_Exercise description_
Nothing in the records may be altered, and no picture may be included. Restate them in full.

_Input records_
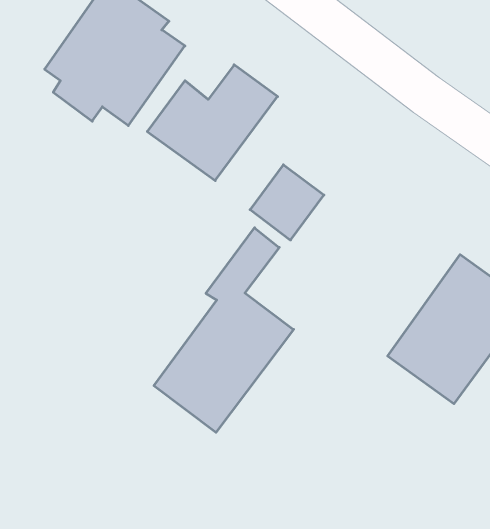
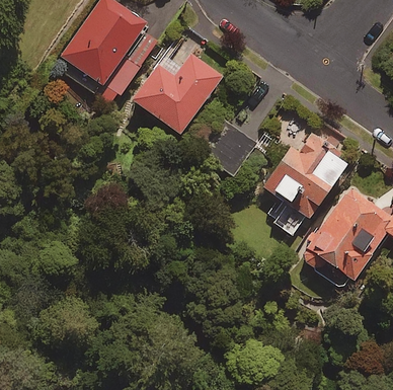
building: none -> [263,131,346,234]
building: [154,228,294,432] -> none

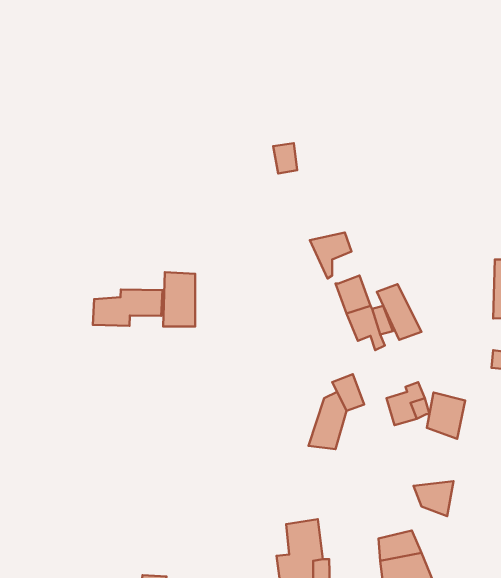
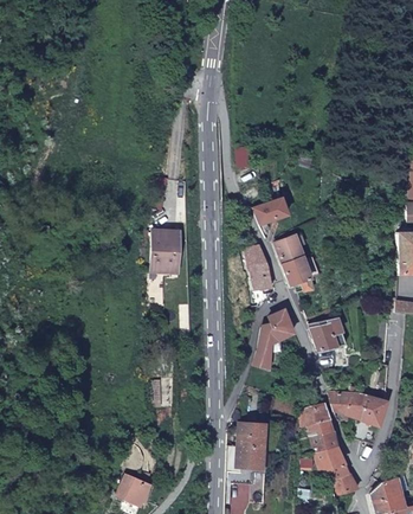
building: [377,284,421,340] -> [244,250,277,291]
building: [93,290,162,326] -> none
building: [427,393,465,439] -> [360,391,388,425]
building: none -> [297,399,334,435]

_Expected output_
building: none -> [263,131,346,234]
building: [154,228,294,432] -> none

building: [377,284,421,340] -> [244,250,277,291]
building: [93,290,162,326] -> none
building: [427,393,465,439] -> [360,391,388,425]
building: none -> [297,399,334,435]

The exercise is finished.